:: Instructions to follow ::
Every line in the data below that has the word "degrees" should be returned.

:: Input for this task ::
######

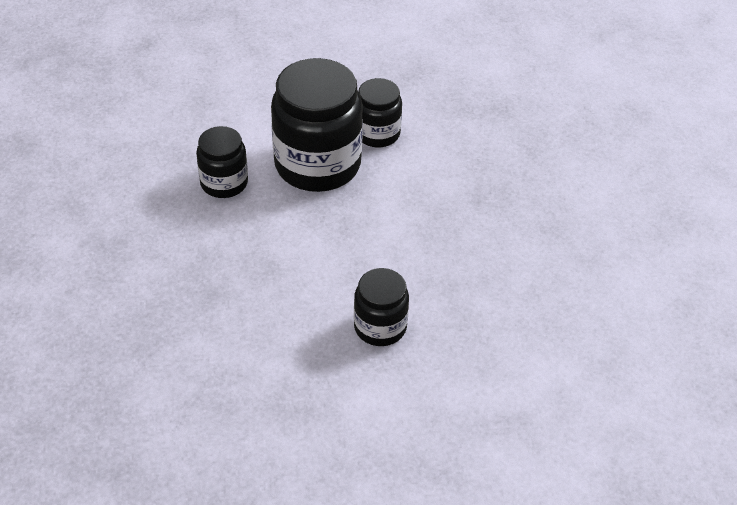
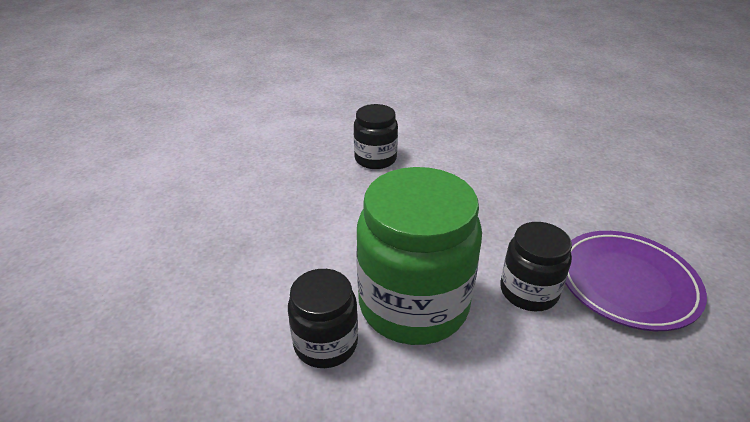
camera: 170 degrees left, 10 degrees down
(139, 197) = (626, 283): none -> purple plate
(317, 164) = (413, 304): black jar -> green jar

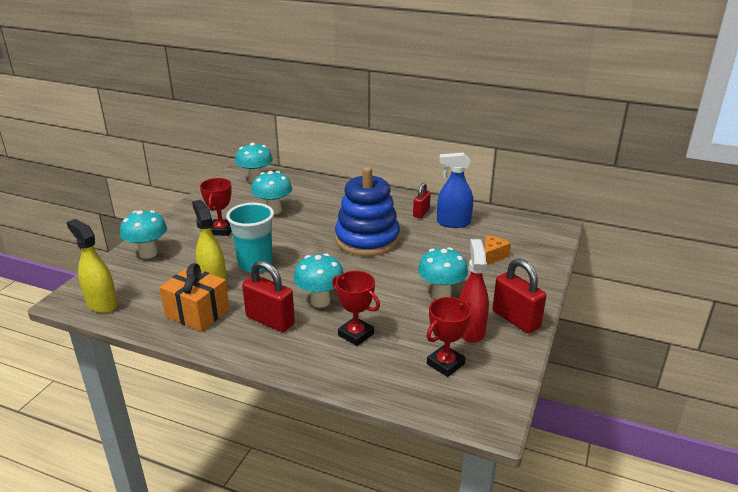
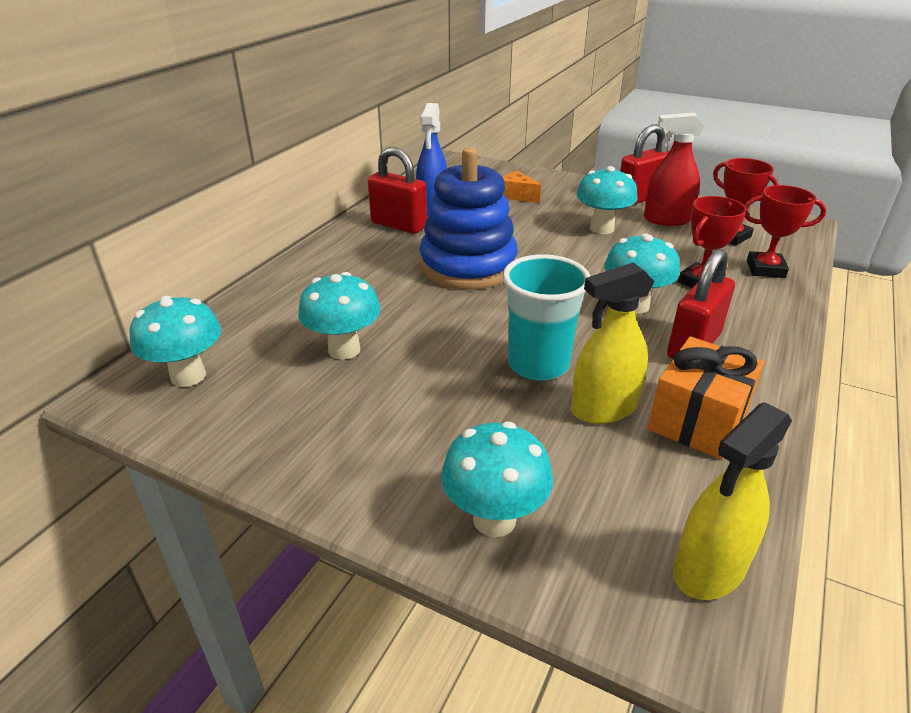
camera: 85 degrees left, 5 degrees up
(221, 230) = (408, 412): red trophy -> red trophy (765, 269)
(421, 213) = (399, 225): red padlock -> red padlock, size x1.65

######

:: Task answer ::
camera: 170 degrees left, 10 degrees down
camera: 85 degrees left, 5 degrees up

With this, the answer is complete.